An exact transcript of all the records is the expected answer.
Given records START
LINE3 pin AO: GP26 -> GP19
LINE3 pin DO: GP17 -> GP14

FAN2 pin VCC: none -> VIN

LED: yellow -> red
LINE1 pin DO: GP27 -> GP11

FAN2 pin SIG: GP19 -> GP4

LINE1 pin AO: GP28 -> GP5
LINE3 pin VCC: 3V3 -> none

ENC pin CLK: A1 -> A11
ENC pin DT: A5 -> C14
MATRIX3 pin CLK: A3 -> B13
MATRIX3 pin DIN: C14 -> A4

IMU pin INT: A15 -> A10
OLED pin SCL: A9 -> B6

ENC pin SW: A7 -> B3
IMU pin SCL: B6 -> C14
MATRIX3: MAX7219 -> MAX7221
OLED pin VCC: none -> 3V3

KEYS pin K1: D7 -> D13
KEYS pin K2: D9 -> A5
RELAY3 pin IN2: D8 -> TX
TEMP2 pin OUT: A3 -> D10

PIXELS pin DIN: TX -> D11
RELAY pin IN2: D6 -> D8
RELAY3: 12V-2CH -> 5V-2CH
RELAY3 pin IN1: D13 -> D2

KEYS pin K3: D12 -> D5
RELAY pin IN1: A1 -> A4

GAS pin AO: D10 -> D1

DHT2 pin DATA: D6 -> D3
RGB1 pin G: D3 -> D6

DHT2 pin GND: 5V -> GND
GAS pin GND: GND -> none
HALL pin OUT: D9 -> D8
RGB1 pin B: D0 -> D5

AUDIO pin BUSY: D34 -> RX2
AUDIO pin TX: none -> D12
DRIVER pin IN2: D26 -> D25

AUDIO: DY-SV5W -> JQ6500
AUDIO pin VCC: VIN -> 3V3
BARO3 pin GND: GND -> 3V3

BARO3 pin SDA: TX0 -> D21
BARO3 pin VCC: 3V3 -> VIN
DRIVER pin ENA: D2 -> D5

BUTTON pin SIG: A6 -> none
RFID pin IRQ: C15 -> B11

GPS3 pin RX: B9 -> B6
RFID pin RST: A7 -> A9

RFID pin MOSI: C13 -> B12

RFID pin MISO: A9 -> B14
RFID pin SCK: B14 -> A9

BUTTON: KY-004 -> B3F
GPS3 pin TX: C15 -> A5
Given records END
=== Exercise result ===
LINE3 pin AO: GP26 -> GP19
LINE3 pin DO: GP17 -> GP14

FAN2 pin VCC: none -> VIN

LED: yellow -> red
LINE1 pin DO: GP27 -> GP11

FAN2 pin SIG: GP19 -> GP4

LINE1 pin AO: GP28 -> GP5
LINE3 pin VCC: 3V3 -> none

ENC pin CLK: A1 -> A11
ENC pin DT: A5 -> C14
MATRIX3 pin CLK: A3 -> B13
MATRIX3 pin DIN: C14 -> A4

IMU pin INT: A15 -> A10
OLED pin SCL: A9 -> B6

ENC pin SW: A7 -> B3
IMU pin SCL: B6 -> C14
MATRIX3: MAX7219 -> MAX7221
OLED pin VCC: none -> 3V3

KEYS pin K1: D7 -> D13
KEYS pin K2: D9 -> A5
RELAY3 pin IN2: D8 -> TX
TEMP2 pin OUT: A3 -> D10

PIXELS pin DIN: TX -> D11
RELAY pin IN2: D6 -> D8
RELAY3: 12V-2CH -> 5V-2CH
RELAY3 pin IN1: D13 -> D2

KEYS pin K3: D12 -> D5
RELAY pin IN1: A1 -> A4

GAS pin AO: D10 -> D1

DHT2 pin DATA: D6 -> D3
RGB1 pin G: D3 -> D6

DHT2 pin GND: 5V -> GND
GAS pin GND: GND -> none
HALL pin OUT: D9 -> D8
RGB1 pin B: D0 -> D5

AUDIO pin BUSY: D34 -> RX2
AUDIO pin TX: none -> D12
DRIVER pin IN2: D26 -> D25

AUDIO: DY-SV5W -> JQ6500
AUDIO pin VCC: VIN -> 3V3
BARO3 pin GND: GND -> 3V3

BARO3 pin SDA: TX0 -> D21
BARO3 pin VCC: 3V3 -> VIN
DRIVER pin ENA: D2 -> D5

BUTTON pin SIG: A6 -> none
RFID pin IRQ: C15 -> B11

GPS3 pin RX: B9 -> B6
RFID pin RST: A7 -> A9

RFID pin MOSI: C13 -> B12

RFID pin MISO: A9 -> B14
RFID pin SCK: B14 -> A9

BUTTON: KY-004 -> B3F
GPS3 pin TX: C15 -> A5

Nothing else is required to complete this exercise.